**Source material**
>>

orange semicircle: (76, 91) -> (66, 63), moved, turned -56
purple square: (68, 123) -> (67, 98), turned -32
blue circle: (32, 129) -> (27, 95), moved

<<
>>

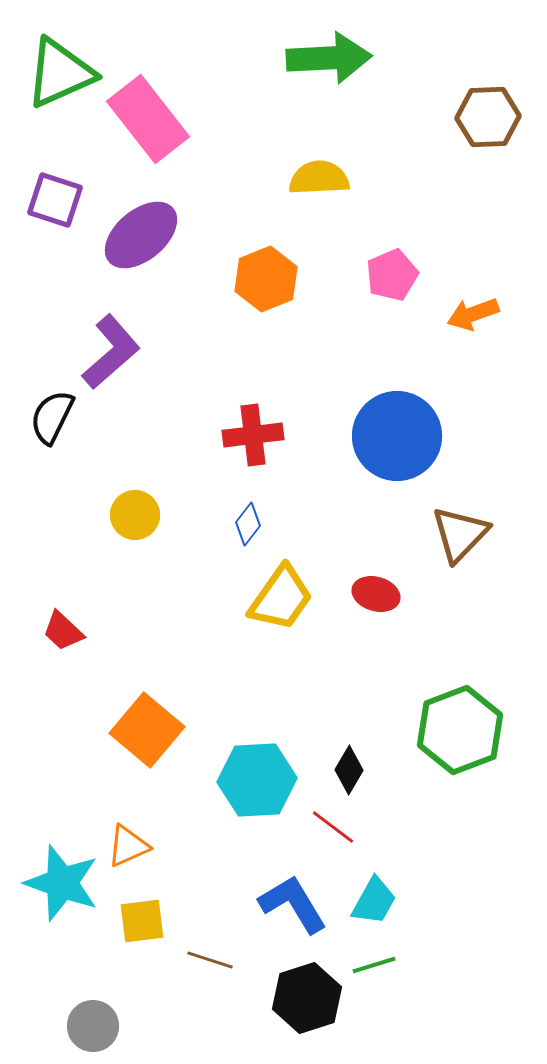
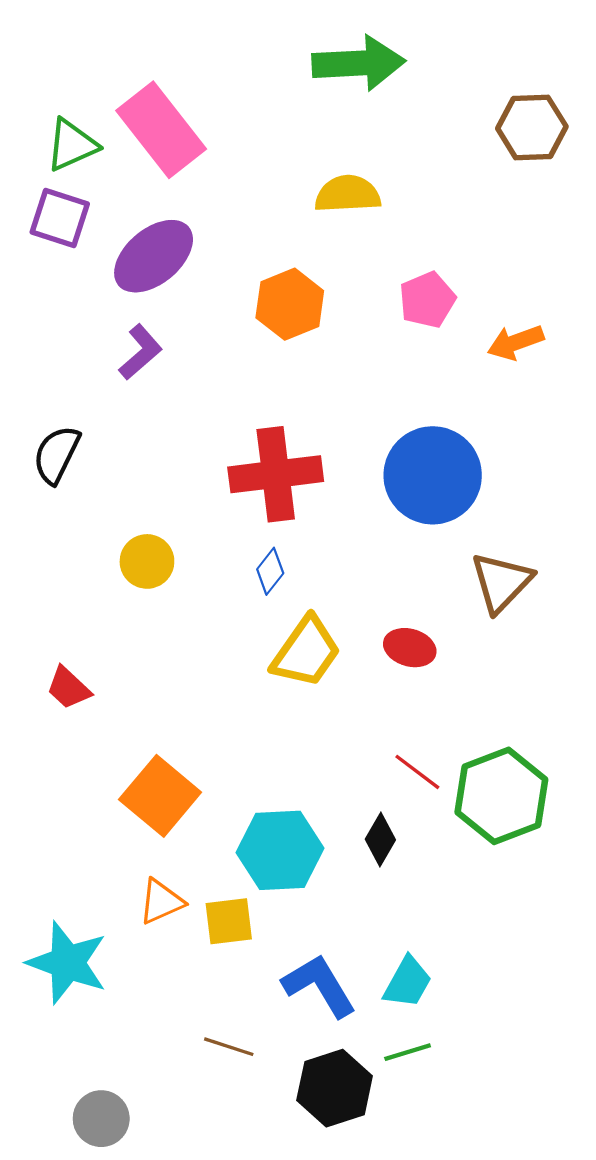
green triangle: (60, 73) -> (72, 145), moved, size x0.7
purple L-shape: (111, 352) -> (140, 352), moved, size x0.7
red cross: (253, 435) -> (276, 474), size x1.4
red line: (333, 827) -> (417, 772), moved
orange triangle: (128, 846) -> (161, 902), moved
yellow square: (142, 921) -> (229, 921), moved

<<

**Problem details**
Please go over the data above and copy each line with "moved" in it.

**Output for this exercise**
orange semicircle: (76, 91) -> (66, 63), moved, turned -56
blue circle: (32, 129) -> (27, 95), moved
green triangle: (60, 73) -> (72, 145), moved, size x0.7
purple L-shape: (111, 352) -> (140, 352), moved, size x0.7
red line: (333, 827) -> (417, 772), moved
orange triangle: (128, 846) -> (161, 902), moved
yellow square: (142, 921) -> (229, 921), moved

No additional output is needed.